* begin ENTRIES SUPPLIED *

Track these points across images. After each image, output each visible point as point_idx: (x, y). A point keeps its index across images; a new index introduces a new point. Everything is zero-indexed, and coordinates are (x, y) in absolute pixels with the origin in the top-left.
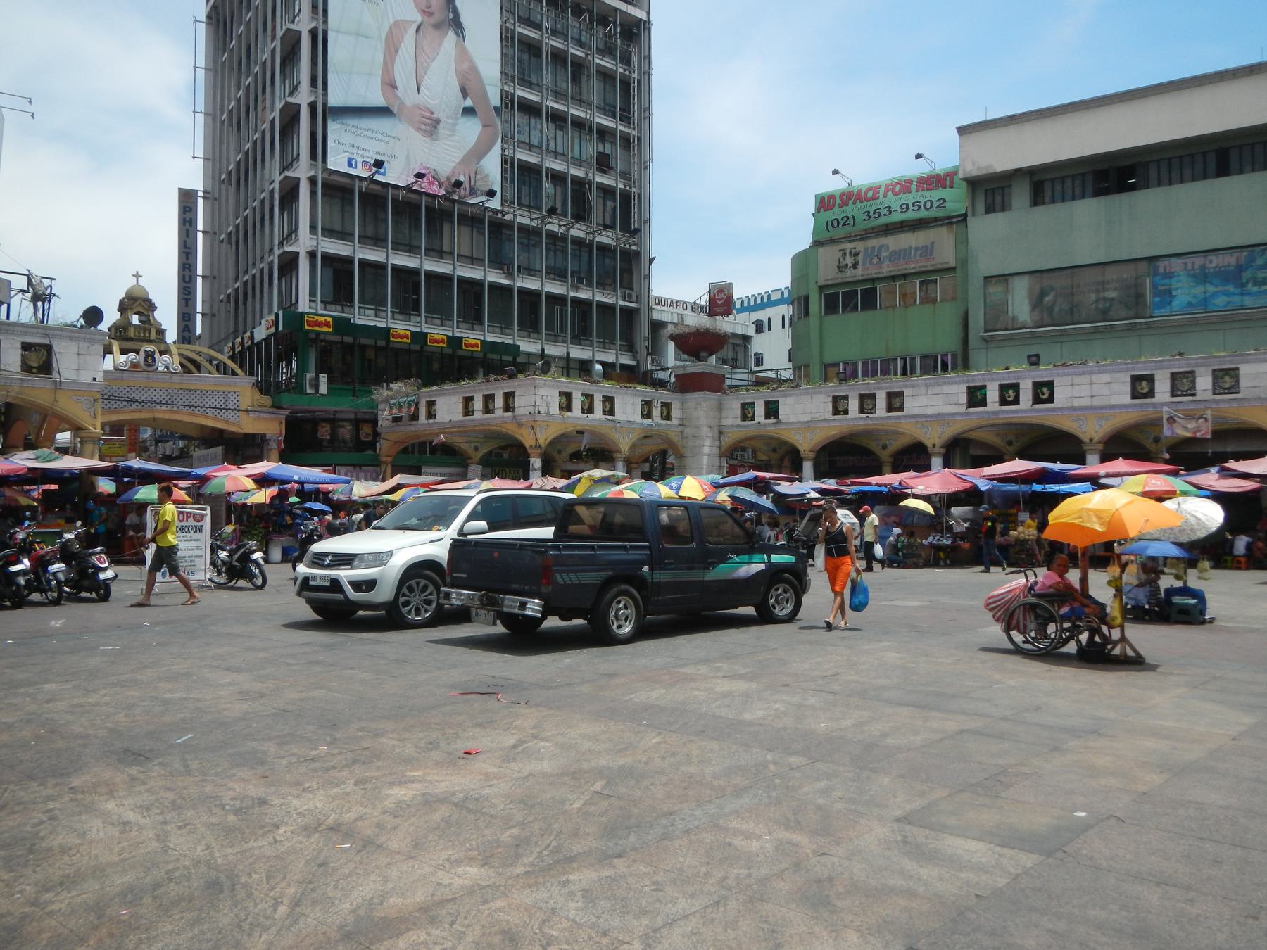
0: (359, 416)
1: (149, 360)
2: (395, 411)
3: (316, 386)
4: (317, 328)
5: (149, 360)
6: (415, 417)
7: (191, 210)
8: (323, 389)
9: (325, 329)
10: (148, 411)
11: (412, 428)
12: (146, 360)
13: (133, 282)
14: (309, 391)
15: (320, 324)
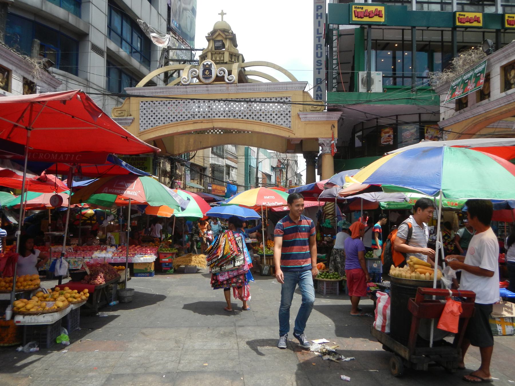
0: (424, 118)
1: (207, 73)
2: (459, 93)
3: (369, 82)
4: (366, 19)
5: (207, 73)
6: (484, 94)
7: (321, 7)
8: (377, 87)
9: (376, 19)
10: (208, 122)
11: (481, 110)
12: (204, 74)
13: (219, 19)
14: (362, 89)
15: (369, 15)
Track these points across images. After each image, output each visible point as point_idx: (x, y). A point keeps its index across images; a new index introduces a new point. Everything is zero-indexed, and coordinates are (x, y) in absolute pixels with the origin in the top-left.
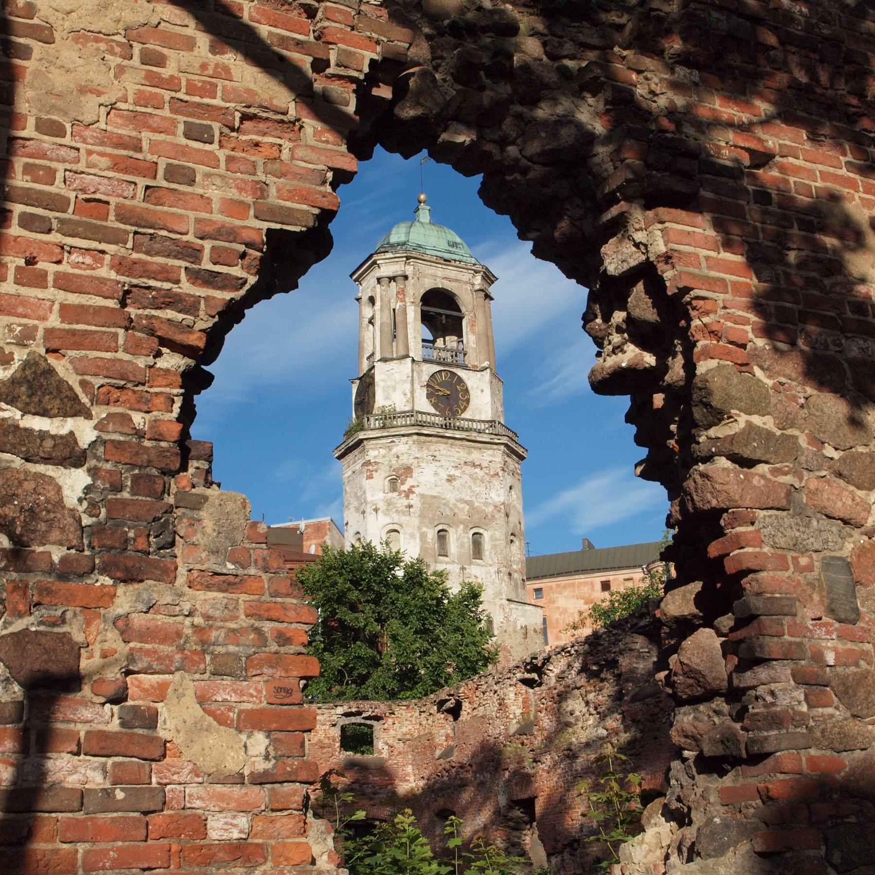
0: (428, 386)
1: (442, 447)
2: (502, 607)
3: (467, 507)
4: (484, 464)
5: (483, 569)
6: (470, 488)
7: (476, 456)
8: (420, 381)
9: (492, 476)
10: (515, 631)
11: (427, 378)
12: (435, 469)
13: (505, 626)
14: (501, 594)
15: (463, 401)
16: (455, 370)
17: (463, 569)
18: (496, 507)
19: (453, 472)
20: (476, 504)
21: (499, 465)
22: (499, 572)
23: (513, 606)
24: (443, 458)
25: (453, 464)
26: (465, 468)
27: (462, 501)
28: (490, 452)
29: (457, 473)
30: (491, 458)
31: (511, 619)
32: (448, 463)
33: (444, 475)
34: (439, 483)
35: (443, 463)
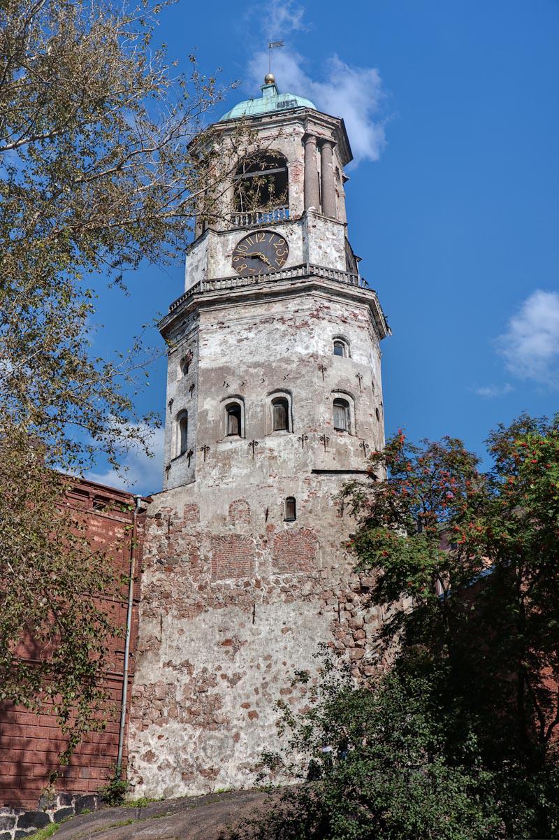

* end ENTRIES SUPPLIED *

WHAT THE TASK ASKS:
Copy all of the rows above word for word, leaving out the pictures.

RESPONSE:
Track these points across images. After each image, output each visible point as point_idx: (x, y). A point keeps its index across images; a new index introduces a new point. Everything is zero-indexed, and coordinates are (x, y) in absolute pixels with the origin in the top-left.
0: (359, 416)
1: (149, 360)
2: (395, 411)
3: (316, 386)
4: (317, 328)
5: (149, 360)
6: (415, 417)
7: (191, 210)
8: (323, 389)
9: (325, 329)
10: (148, 411)
11: (412, 428)
12: (146, 360)
13: (133, 282)
14: (309, 391)
15: (320, 324)
0: (424, 118)
1: (207, 73)
2: (459, 93)
3: (369, 82)
4: (366, 19)
5: (207, 73)
6: (484, 94)
7: (321, 7)
8: (377, 87)
9: (376, 19)
10: (208, 122)
11: (481, 110)
12: (204, 74)
13: (219, 19)
14: (362, 89)
15: (369, 15)
Track these points across images. After each image, output each visible point as point_idx: (x, y). A point keeps its index across images; a new index introduces a new point. Everything is zero-indexed, and coordinates are (x, y) in absolute pixels with the origin in the top-left.
0: (428, 386)
1: (442, 447)
2: (502, 607)
3: (467, 507)
4: (484, 464)
5: (483, 569)
6: (470, 488)
7: (476, 456)
8: (420, 381)
9: (492, 476)
10: (515, 631)
11: (427, 378)
12: (435, 469)
13: (505, 626)
14: (501, 594)
15: (463, 401)
16: (455, 370)
17: (463, 569)
18: (496, 507)
19: (453, 472)
20: (476, 504)
21: (499, 465)
22: (499, 572)
23: (513, 606)
24: (443, 458)
25: (453, 464)
26: (465, 468)
27: (462, 501)
28: (490, 452)
29: (457, 473)
30: (491, 458)
31: (511, 619)
32: (448, 463)
33: (444, 475)
34: (439, 483)
35: (443, 463)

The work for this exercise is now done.